----- RECORDS FOR THE TASK -----

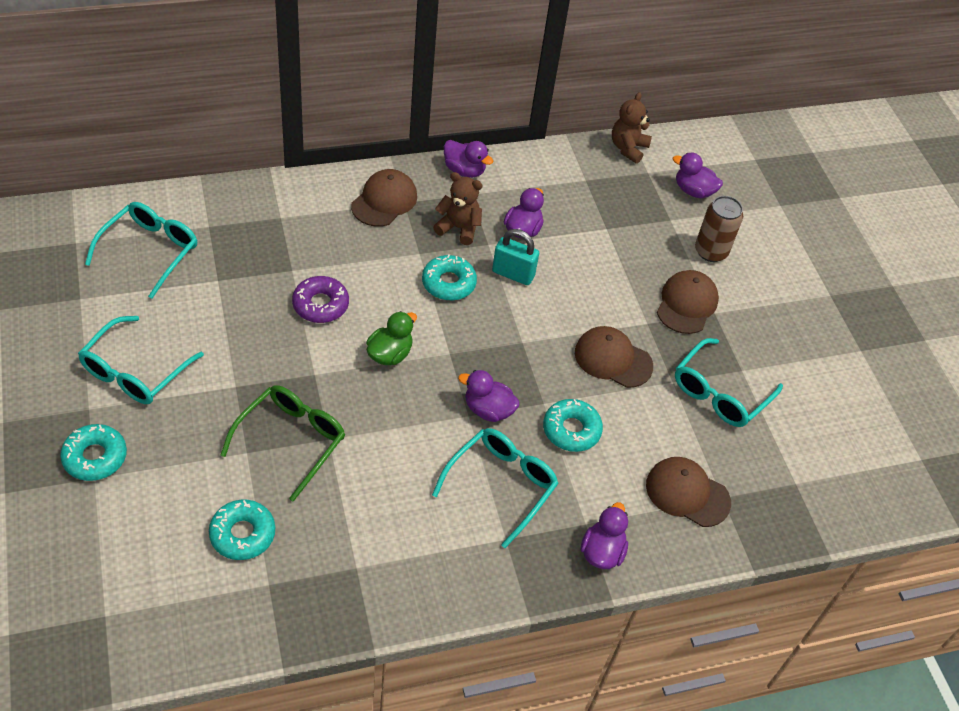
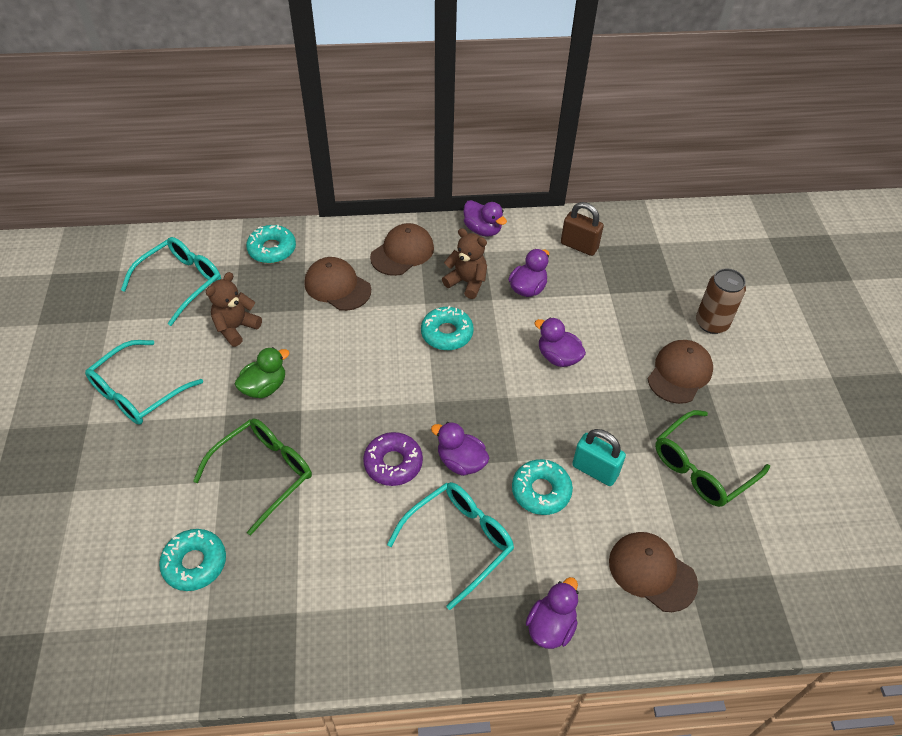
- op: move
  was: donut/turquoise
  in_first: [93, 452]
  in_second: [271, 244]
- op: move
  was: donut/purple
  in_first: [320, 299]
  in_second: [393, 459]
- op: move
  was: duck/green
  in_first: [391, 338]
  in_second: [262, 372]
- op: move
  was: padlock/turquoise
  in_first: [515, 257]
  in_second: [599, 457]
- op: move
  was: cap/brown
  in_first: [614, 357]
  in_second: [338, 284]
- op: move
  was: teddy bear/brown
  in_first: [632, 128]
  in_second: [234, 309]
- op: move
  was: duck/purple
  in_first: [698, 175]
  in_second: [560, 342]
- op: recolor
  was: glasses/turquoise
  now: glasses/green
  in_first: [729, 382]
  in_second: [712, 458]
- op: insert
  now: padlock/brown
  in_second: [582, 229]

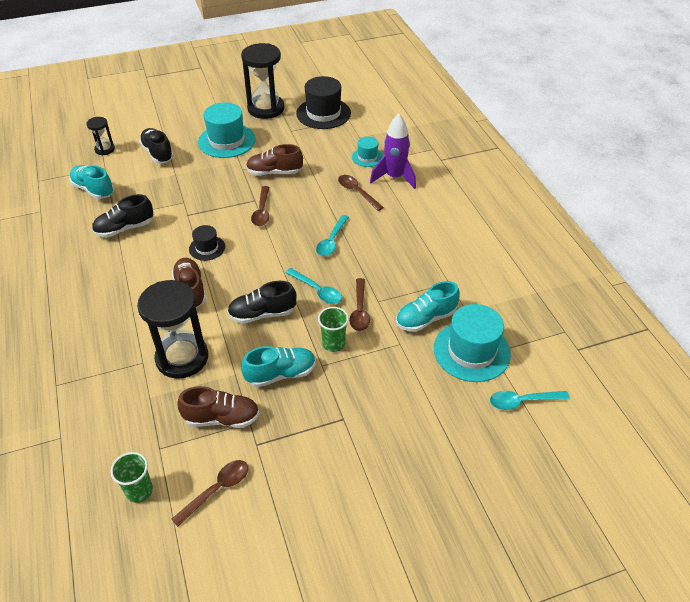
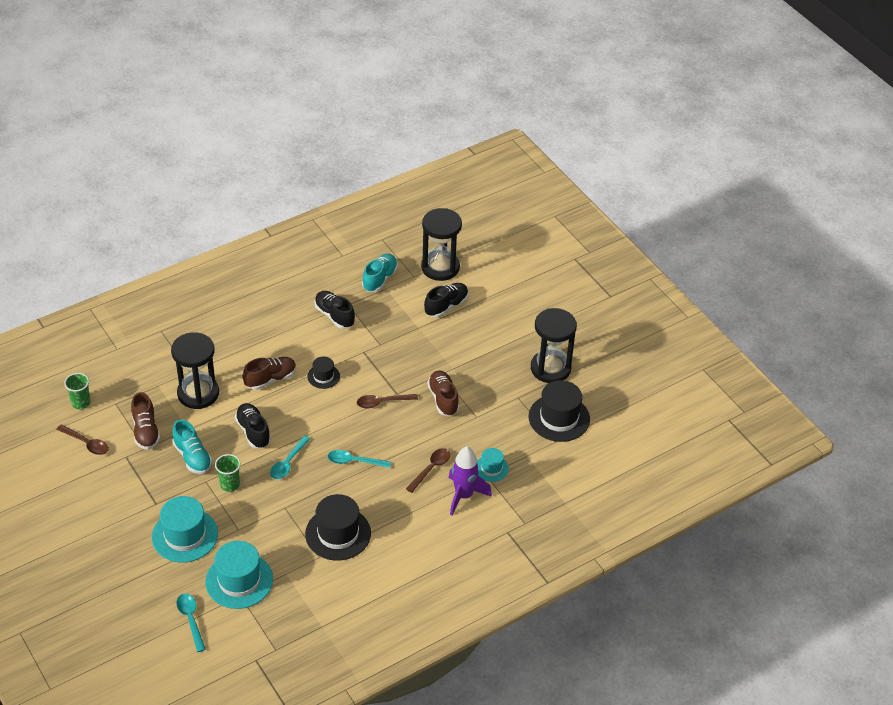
- op: resize
  was: hourglass/black
  in_first: [100, 136]
  in_second: [441, 244]
  ratio: 2.02
- op: move
  was: hat/turquoise
  in_first: [226, 130]
  in_second: [185, 529]
- op: delete
  was: spoon/brown
  in_first: [359, 304]
- op: delete
  was: shoe/turquoise
  in_first: [428, 306]
- op: insert
  now: hat/black
  in_second: [338, 527]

-----

**TASK BRIEF**. Retype the records above word for word, from their first line through the line containing "in_first: [515, 257]", and leave out every picture.

**OUTPUT OF THE EXERCISE**.
- op: move
  was: donut/turquoise
  in_first: [93, 452]
  in_second: [271, 244]
- op: move
  was: donut/purple
  in_first: [320, 299]
  in_second: [393, 459]
- op: move
  was: duck/green
  in_first: [391, 338]
  in_second: [262, 372]
- op: move
  was: padlock/turquoise
  in_first: [515, 257]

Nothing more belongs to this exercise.